TASK ITEM
Lines below starting with the line with "R3: 1.6k (GND, SENSE) -> 2.7k (GND, SENSE)" and going on through the line with "U6: ATtiny85 -> ATtiny45" must be output exactly; the rest of the records must be left out.

Change listing data

- - -

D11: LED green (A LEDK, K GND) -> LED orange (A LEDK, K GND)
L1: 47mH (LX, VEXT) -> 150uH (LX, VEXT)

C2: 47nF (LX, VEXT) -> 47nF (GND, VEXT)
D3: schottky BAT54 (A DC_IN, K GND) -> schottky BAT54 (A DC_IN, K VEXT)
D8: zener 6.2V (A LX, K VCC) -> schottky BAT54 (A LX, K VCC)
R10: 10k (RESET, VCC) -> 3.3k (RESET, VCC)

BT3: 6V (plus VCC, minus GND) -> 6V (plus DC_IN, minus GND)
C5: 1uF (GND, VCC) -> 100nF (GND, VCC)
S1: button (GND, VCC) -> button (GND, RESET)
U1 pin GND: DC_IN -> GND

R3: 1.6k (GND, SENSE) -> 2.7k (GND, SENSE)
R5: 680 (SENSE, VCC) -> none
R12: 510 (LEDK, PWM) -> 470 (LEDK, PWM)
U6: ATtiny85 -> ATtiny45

- - -

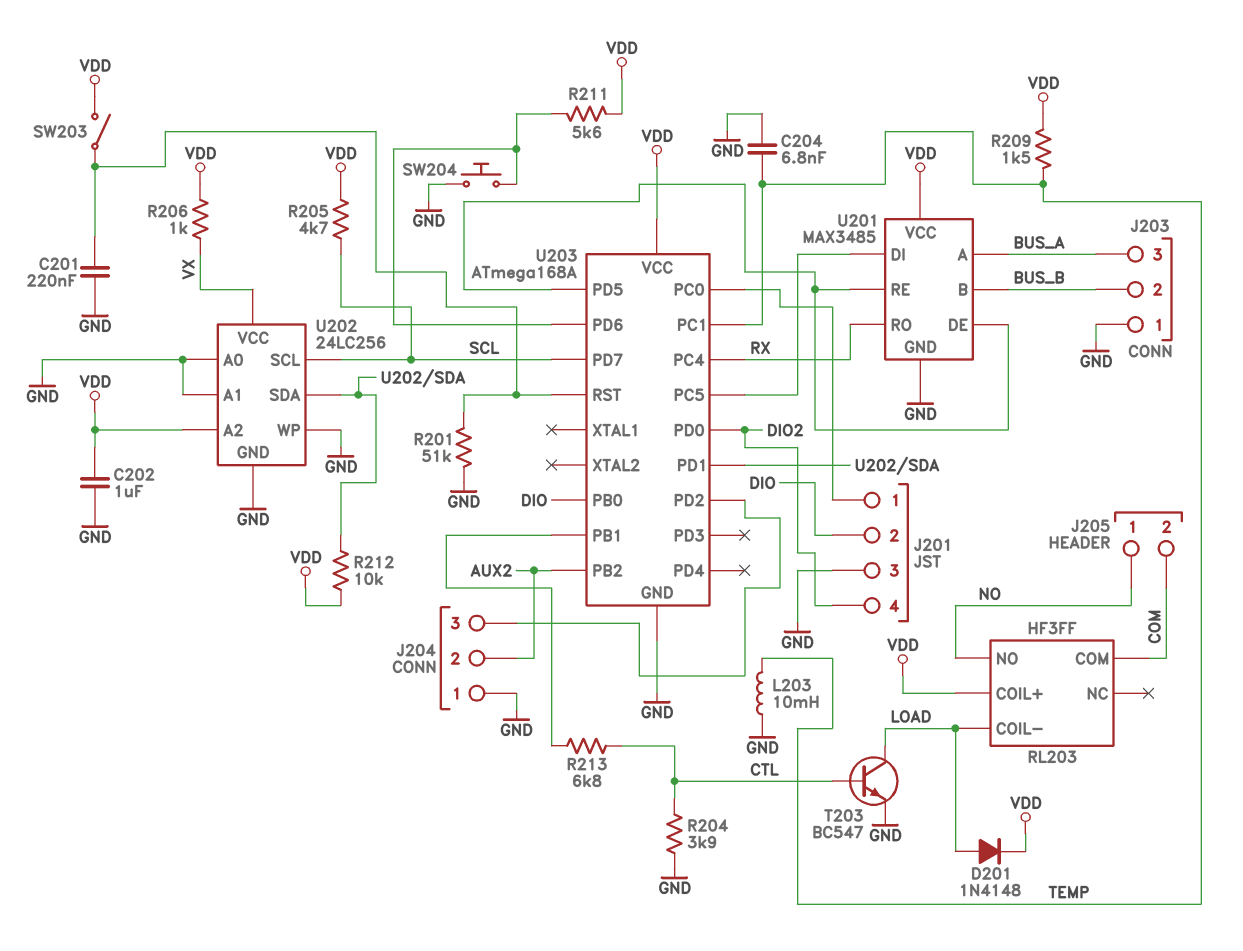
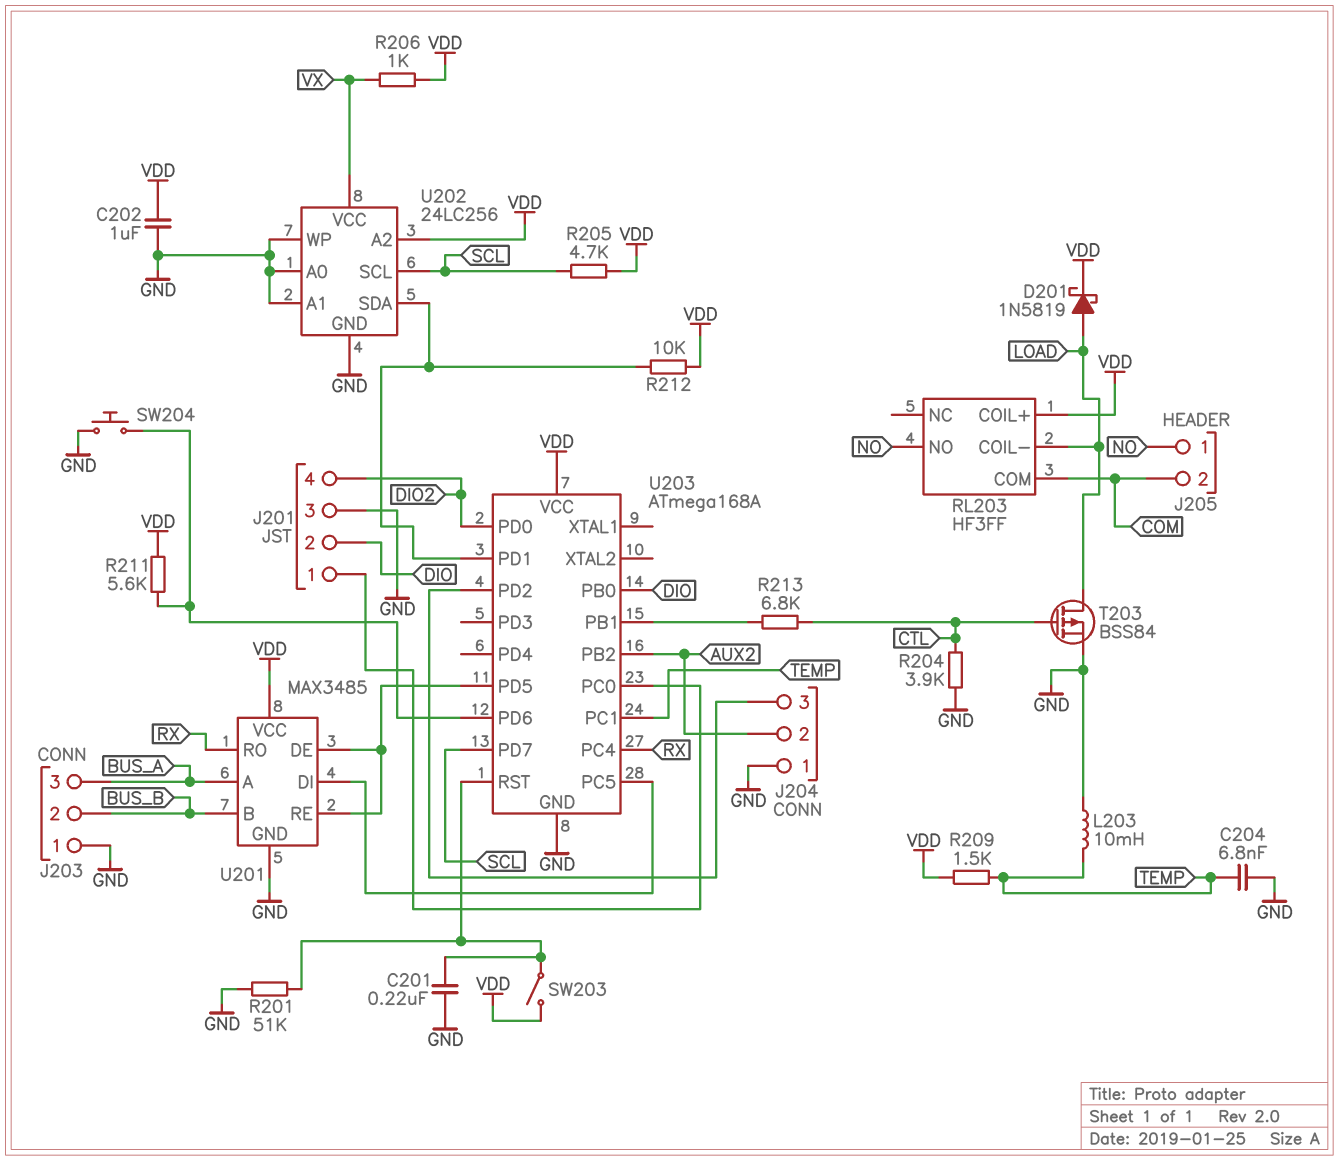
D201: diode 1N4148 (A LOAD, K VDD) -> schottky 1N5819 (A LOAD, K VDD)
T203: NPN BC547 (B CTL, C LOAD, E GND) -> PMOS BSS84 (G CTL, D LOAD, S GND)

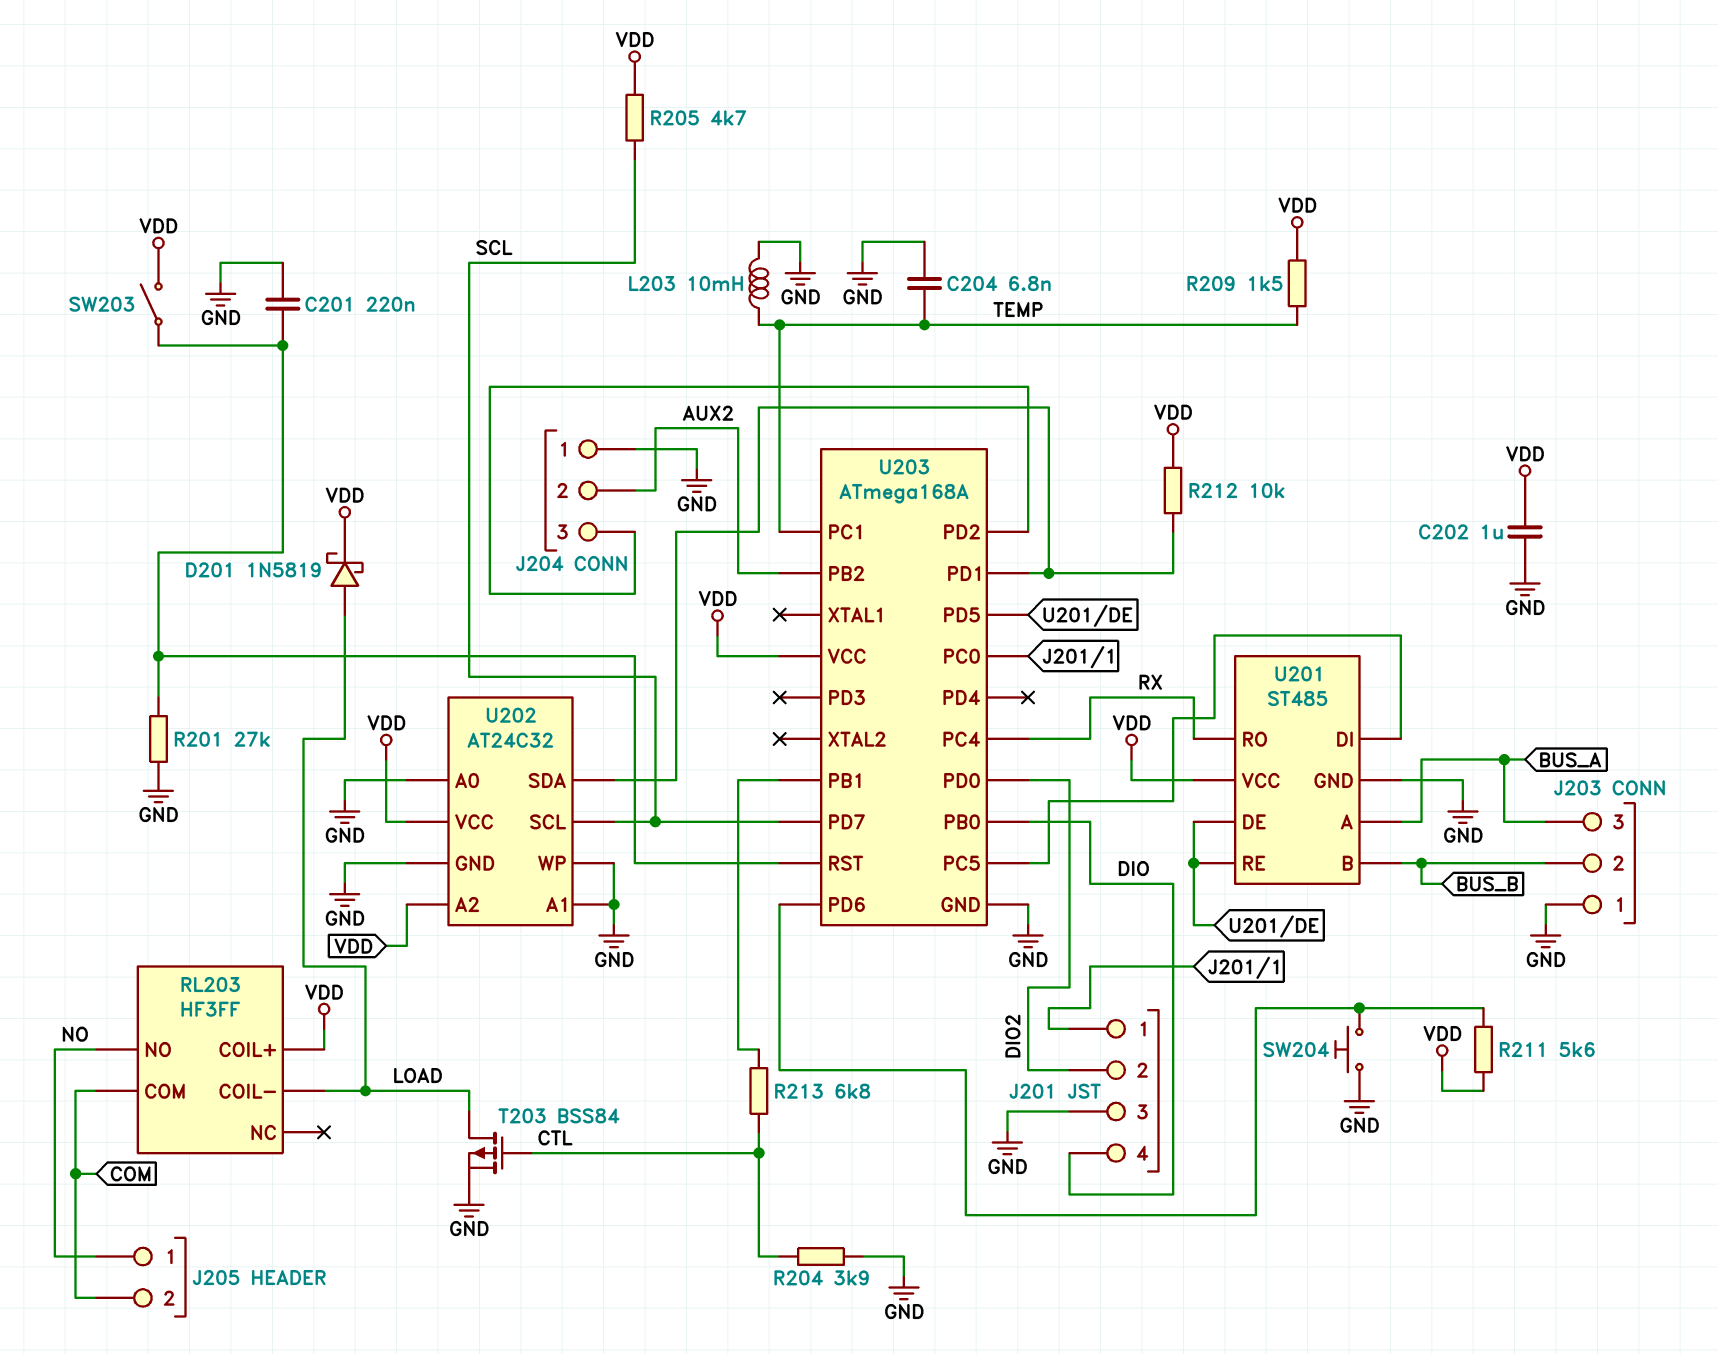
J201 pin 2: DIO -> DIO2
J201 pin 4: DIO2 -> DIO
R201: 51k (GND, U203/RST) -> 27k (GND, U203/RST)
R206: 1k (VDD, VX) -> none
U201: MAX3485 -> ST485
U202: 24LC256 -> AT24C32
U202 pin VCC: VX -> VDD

- - -

SOLUTION TO THIS TASK
R3: 1.6k (GND, SENSE) -> 2.7k (GND, SENSE)
R5: 680 (SENSE, VCC) -> none
R12: 510 (LEDK, PWM) -> 470 (LEDK, PWM)
U6: ATtiny85 -> ATtiny45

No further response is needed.